*** Records for this exercise Section Begins ***

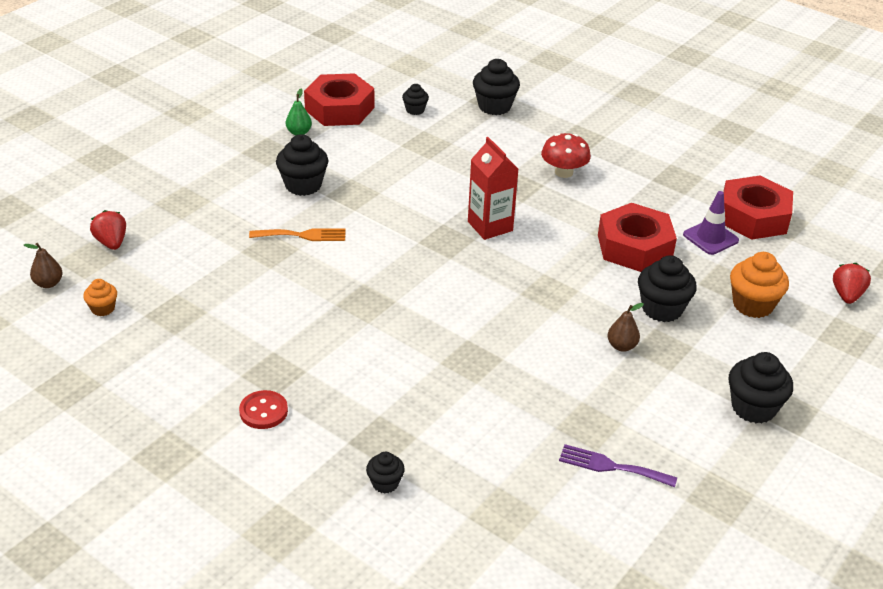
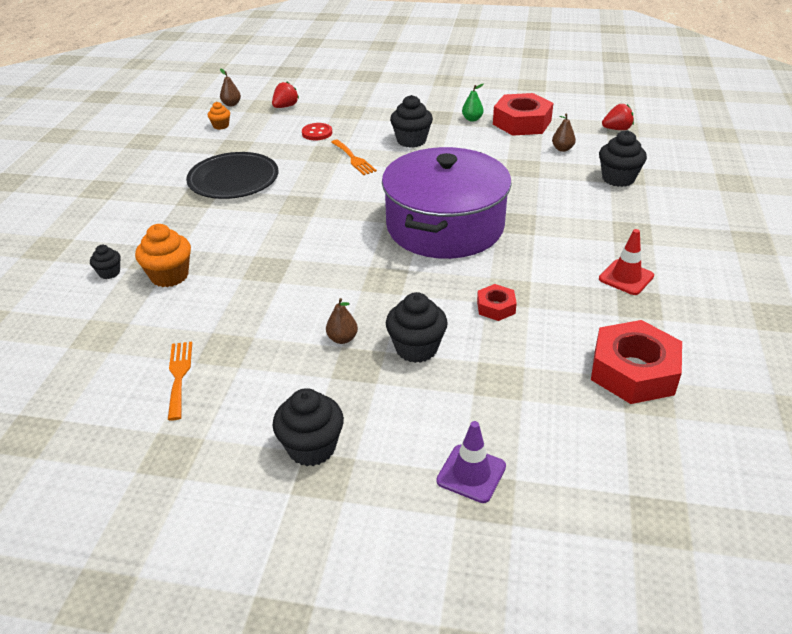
camera: 65 degrees right, 0 degrees up
(260, 335) = (233, 180): none -> black plate
(263, 411) = (158, 205): red button -> red button (317, 133)
(415, 110) = (562, 149): black cupcake -> brown pear
(490, 226) = (445, 226): red carton -> purple pot
(563, 172) = (565, 238): red mushroom -> none
(611, 466) = (179, 376): purple fork -> orange fork
(634, 247) = (496, 307): red nut -> red nut, size x0.50
(640, 169) = (626, 277): none -> red traffic cone
(710, 238) = (562, 350): purple traffic cone -> purple traffic cone (471, 473)
(753, 305) = (477, 408): orange cupcake -> orange cupcake (169, 276)
(847, 295) = (564, 481): red strawberry -> red strawberry (617, 129)

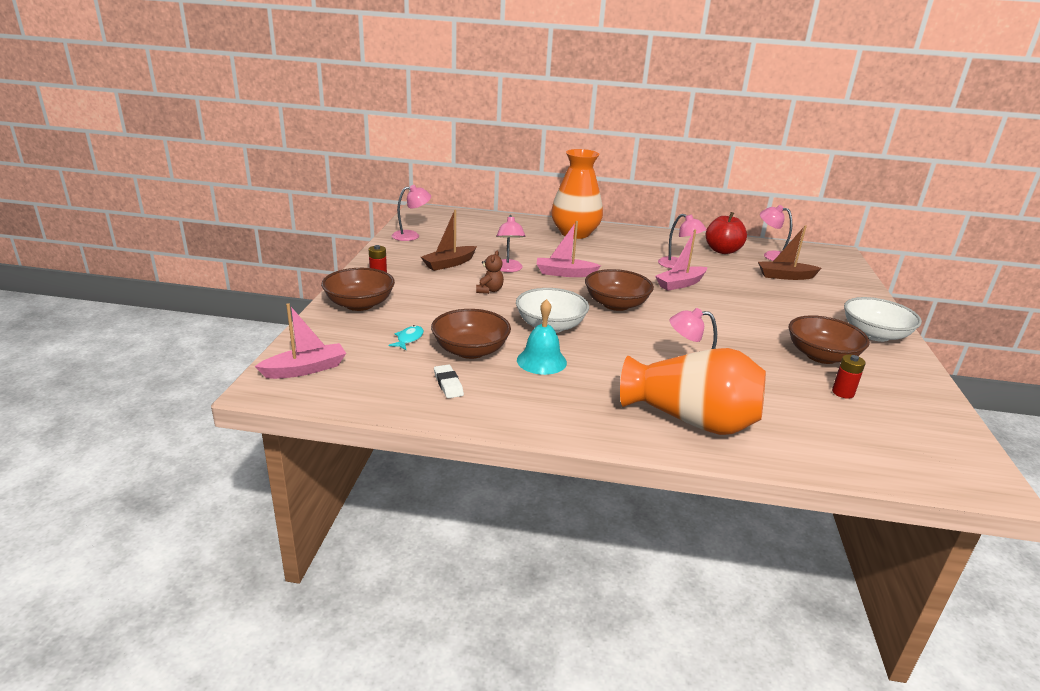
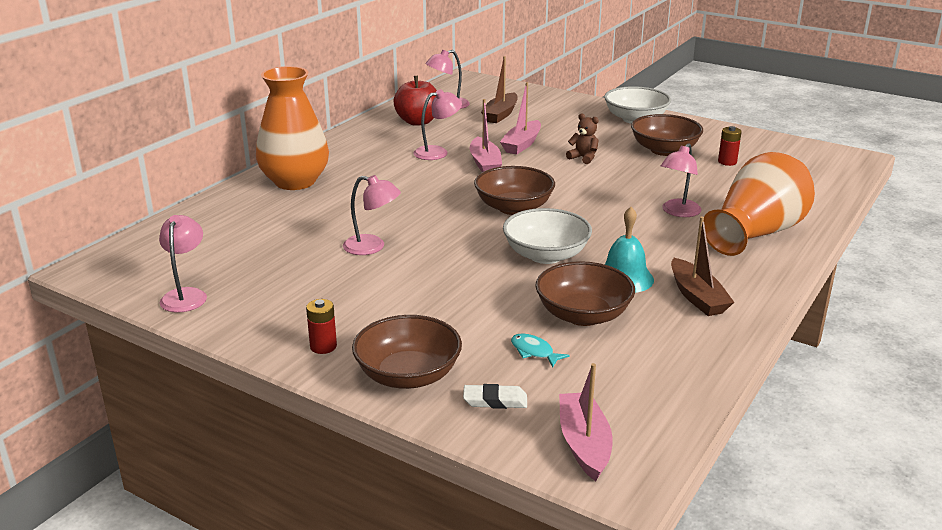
camera: 65 degrees left, 0 degrees up
(448, 384) = (657, 343): white eraser -> white eraser (495, 401)
(449, 264) = (321, 284): brown boat -> brown boat (697, 297)
(489, 290) = (428, 272): brown teddy bear -> brown teddy bear (583, 158)
(565, 273) = (412, 215): pink boat -> pink boat (522, 144)

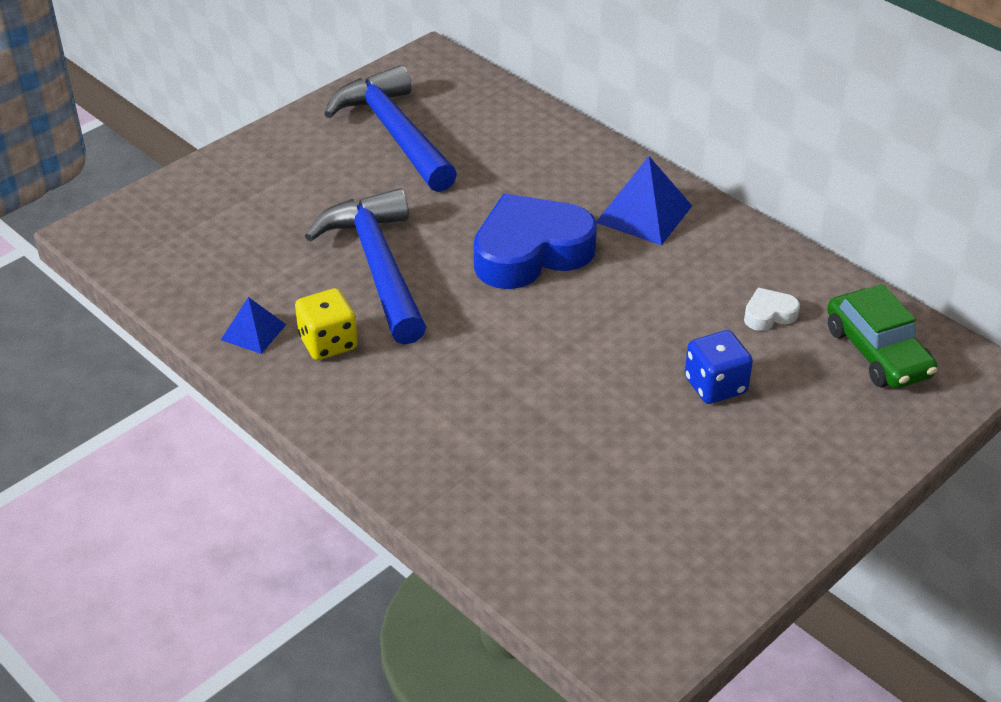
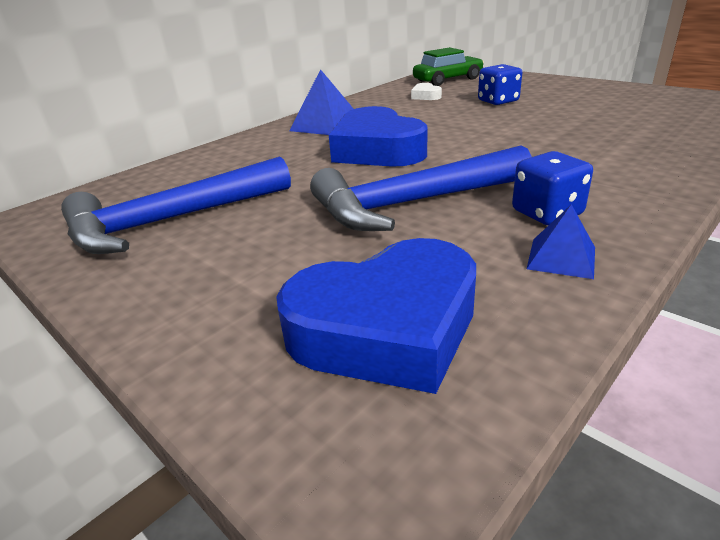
camera: 90 degrees left, 10 degrees down
(206, 241) = (387, 328): none -> blue heart
(328, 343) = (547, 213): yellow dice -> blue dice

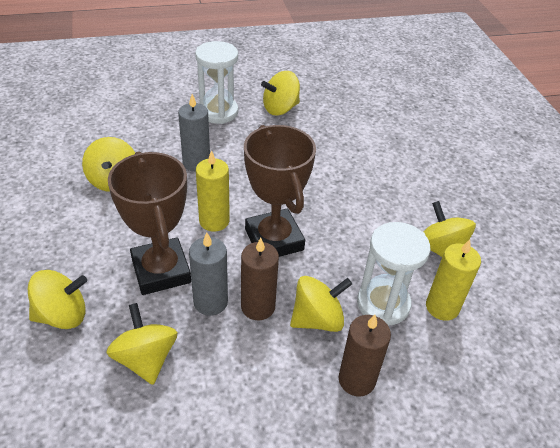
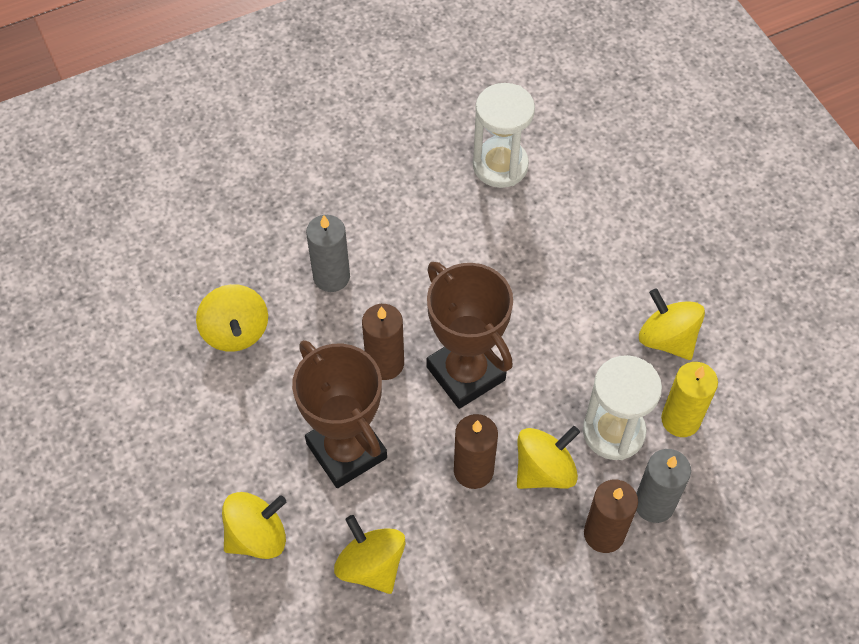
camera: 10 degrees left, 15 degrees up
(210, 302) = (418, 478): grey candle -> grey candle (654, 504)
(214, 221) = (385, 363): yellow candle -> brown candle
(218, 112) = (330, 179): white hourglass -> white hourglass (500, 165)
(280, 108) = (413, 151): yellow spinning top -> none

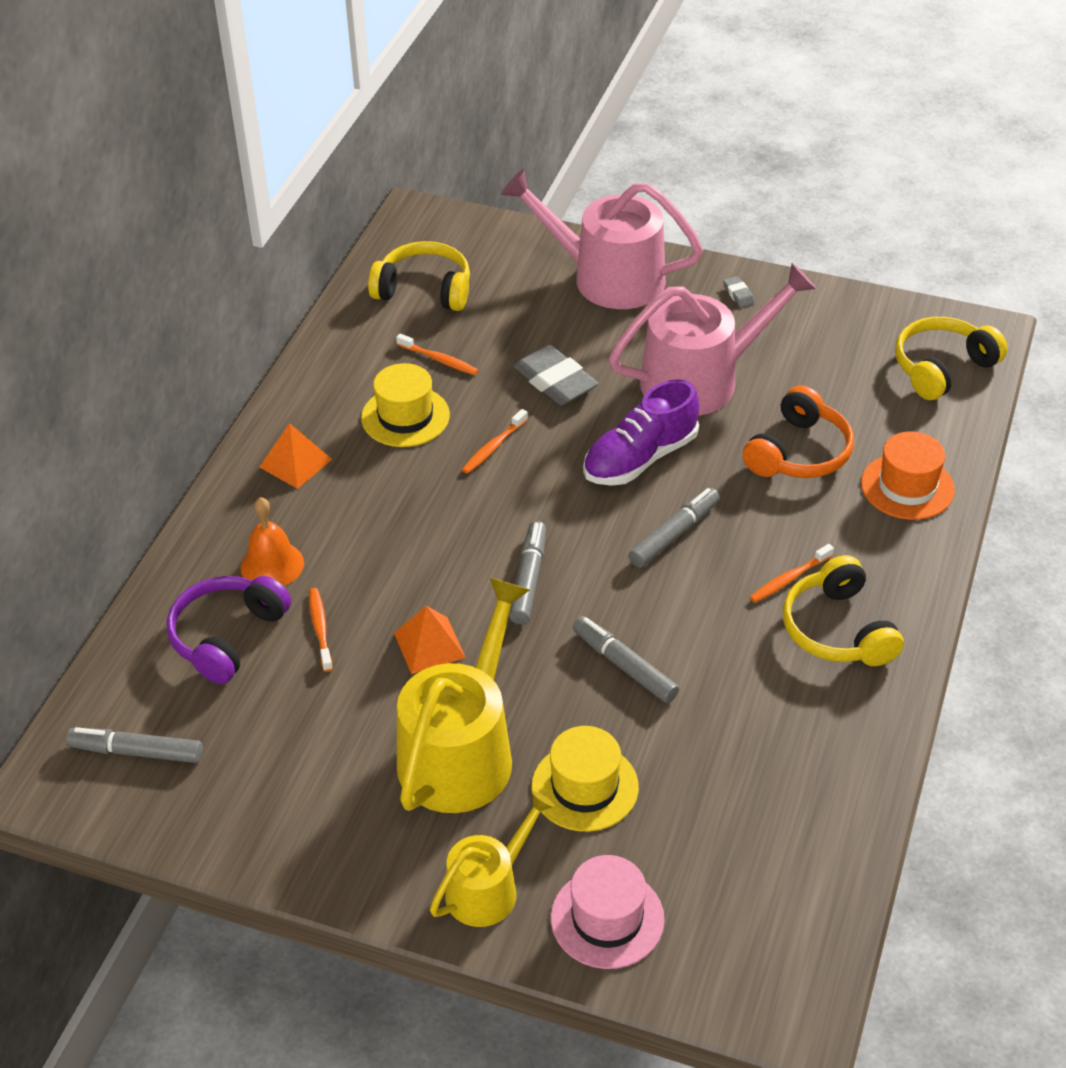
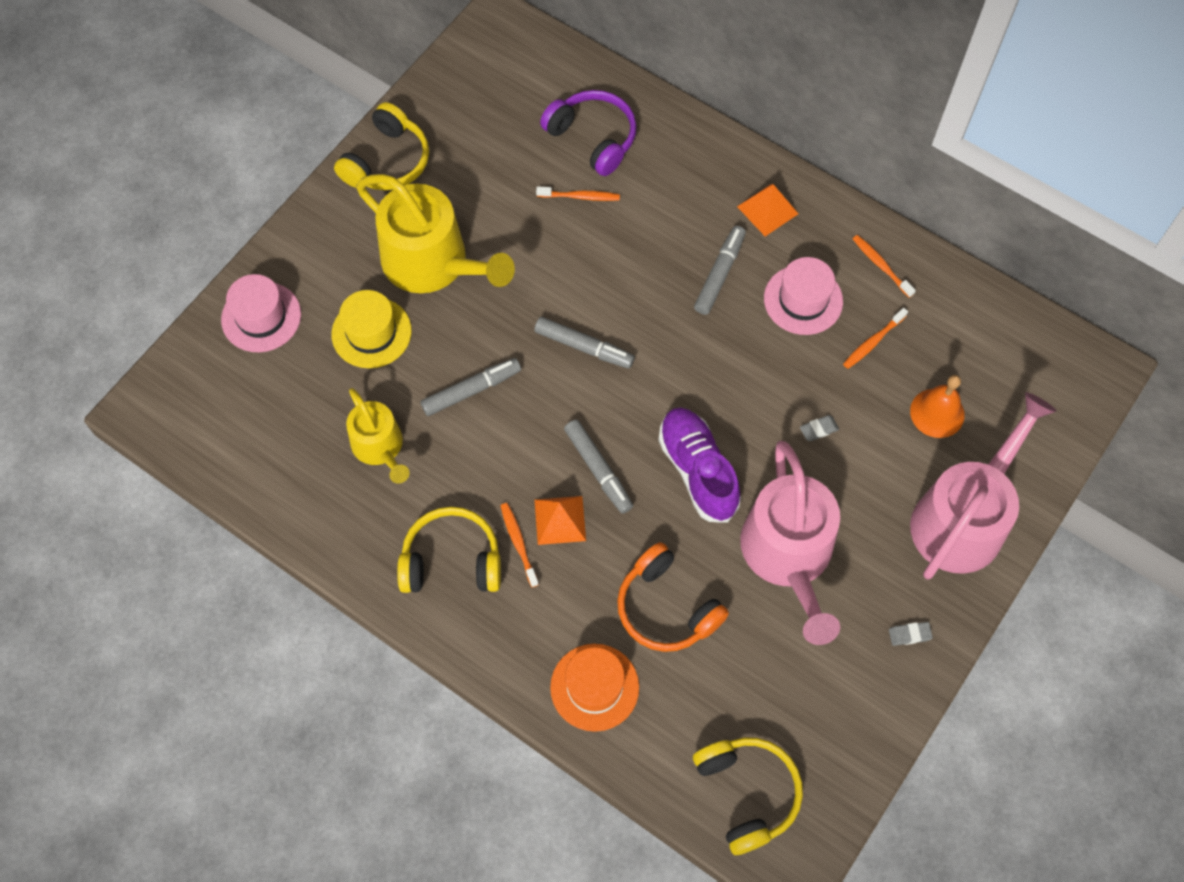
camera: 105 degrees right, 20 degrees up
(137, 752) = (506, 73): grey marker -> grey marker (719, 274)
(272, 565) = (657, 176): orange bell -> orange bell (937, 413)
(405, 416) = (803, 300): yellow hat -> pink hat
(424, 290) = (978, 351): yellow headphones -> yellow headphones (387, 161)
(429, 645) = (539, 264): orange pyramid -> orange pyramid (560, 520)
(488, 888) = (314, 253): yellow watering can -> yellow watering can (380, 447)
(493, 447) = (745, 358): orange toothbrush -> orange toothbrush (881, 265)
(555, 381) = (819, 429): grey eraser -> grey eraser, size x0.44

*** Records for this exercise Section Ends ***

Prompt
Write out the data exactly, and exclude every picture it holds.

Written response
camera: 65 degrees right, 0 degrees up
(260, 335) = (233, 180): none -> black plate
(263, 411) = (158, 205): red button -> red button (317, 133)
(415, 110) = (562, 149): black cupcake -> brown pear
(490, 226) = (445, 226): red carton -> purple pot
(563, 172) = (565, 238): red mushroom -> none
(611, 466) = (179, 376): purple fork -> orange fork
(634, 247) = (496, 307): red nut -> red nut, size x0.50
(640, 169) = (626, 277): none -> red traffic cone
(710, 238) = (562, 350): purple traffic cone -> purple traffic cone (471, 473)
(753, 305) = (477, 408): orange cupcake -> orange cupcake (169, 276)
(847, 295) = (564, 481): red strawberry -> red strawberry (617, 129)

camera: 65 degrees left, 0 degrees up
(448, 384) = (657, 343): white eraser -> white eraser (495, 401)
(449, 264) = (321, 284): brown boat -> brown boat (697, 297)
(489, 290) = (428, 272): brown teddy bear -> brown teddy bear (583, 158)
(565, 273) = (412, 215): pink boat -> pink boat (522, 144)

camera: 90 degrees left, 10 degrees down
(206, 241) = (387, 328): none -> blue heart
(328, 343) = (547, 213): yellow dice -> blue dice

camera: 10 degrees left, 15 degrees up
(210, 302) = (418, 478): grey candle -> grey candle (654, 504)
(214, 221) = (385, 363): yellow candle -> brown candle
(218, 112) = (330, 179): white hourglass -> white hourglass (500, 165)
(280, 108) = (413, 151): yellow spinning top -> none

camera: 105 degrees right, 20 degrees up
(137, 752) = (506, 73): grey marker -> grey marker (719, 274)
(272, 565) = (657, 176): orange bell -> orange bell (937, 413)
(405, 416) = (803, 300): yellow hat -> pink hat
(424, 290) = (978, 351): yellow headphones -> yellow headphones (387, 161)
(429, 645) = (539, 264): orange pyramid -> orange pyramid (560, 520)
(488, 888) = (314, 253): yellow watering can -> yellow watering can (380, 447)
(493, 447) = (745, 358): orange toothbrush -> orange toothbrush (881, 265)
(555, 381) = (819, 429): grey eraser -> grey eraser, size x0.44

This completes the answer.